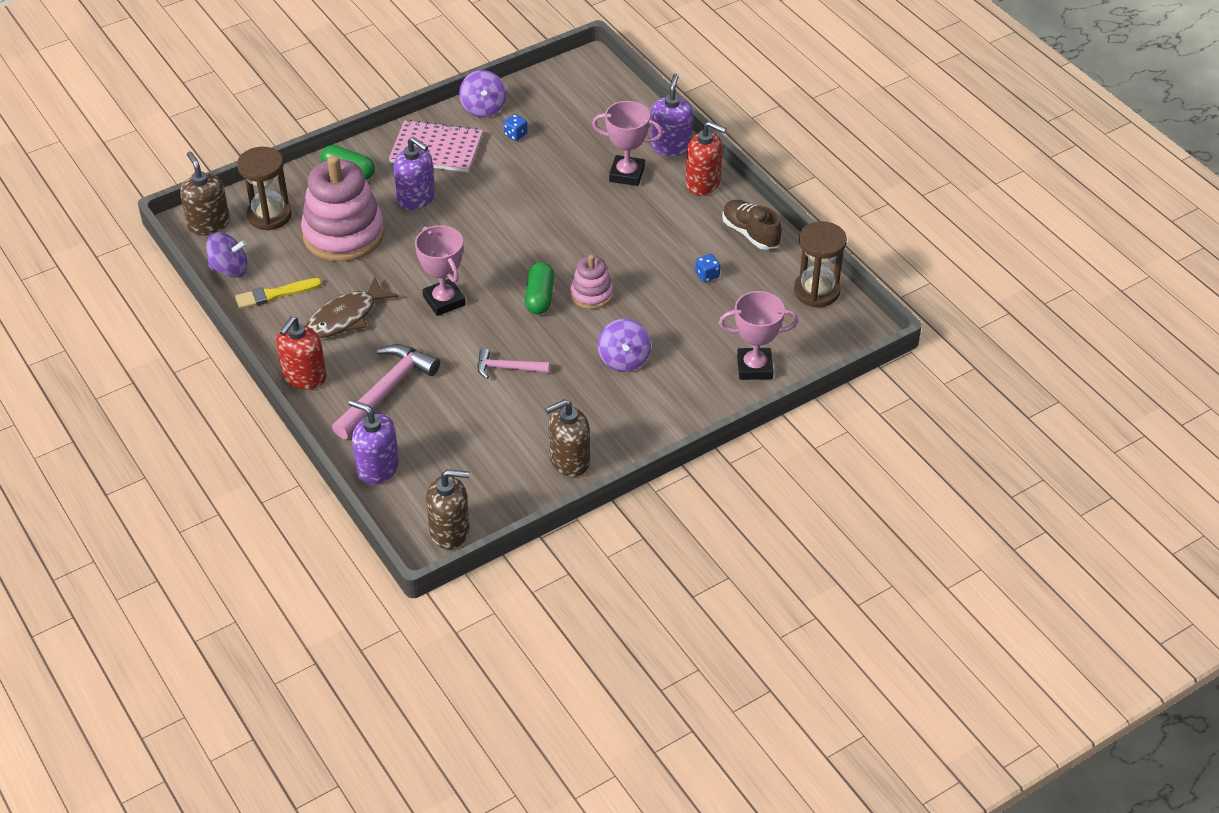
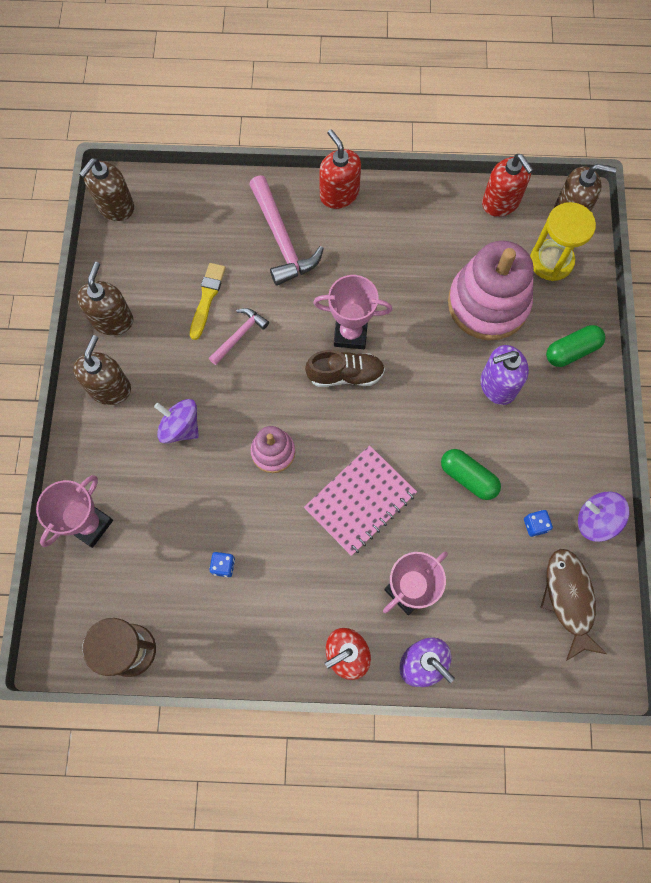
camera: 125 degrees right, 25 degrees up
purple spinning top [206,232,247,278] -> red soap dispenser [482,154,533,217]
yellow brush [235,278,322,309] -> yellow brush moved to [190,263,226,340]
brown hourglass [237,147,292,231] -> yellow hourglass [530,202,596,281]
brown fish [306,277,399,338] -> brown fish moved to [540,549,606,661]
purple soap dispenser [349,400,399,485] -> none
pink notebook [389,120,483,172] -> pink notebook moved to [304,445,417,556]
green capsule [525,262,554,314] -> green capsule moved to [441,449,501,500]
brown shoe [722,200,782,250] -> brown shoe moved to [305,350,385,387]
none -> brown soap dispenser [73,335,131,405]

- Exercise requirements -
Set down every entry exactly as it appears, but skip the pictures.

- Exercise result -
camera: 125 degrees right, 25 degrees up
purple spinning top [206,232,247,278] -> red soap dispenser [482,154,533,217]
yellow brush [235,278,322,309] -> yellow brush moved to [190,263,226,340]
brown hourglass [237,147,292,231] -> yellow hourglass [530,202,596,281]
brown fish [306,277,399,338] -> brown fish moved to [540,549,606,661]
purple soap dispenser [349,400,399,485] -> none
pink notebook [389,120,483,172] -> pink notebook moved to [304,445,417,556]
green capsule [525,262,554,314] -> green capsule moved to [441,449,501,500]
brown shoe [722,200,782,250] -> brown shoe moved to [305,350,385,387]
none -> brown soap dispenser [73,335,131,405]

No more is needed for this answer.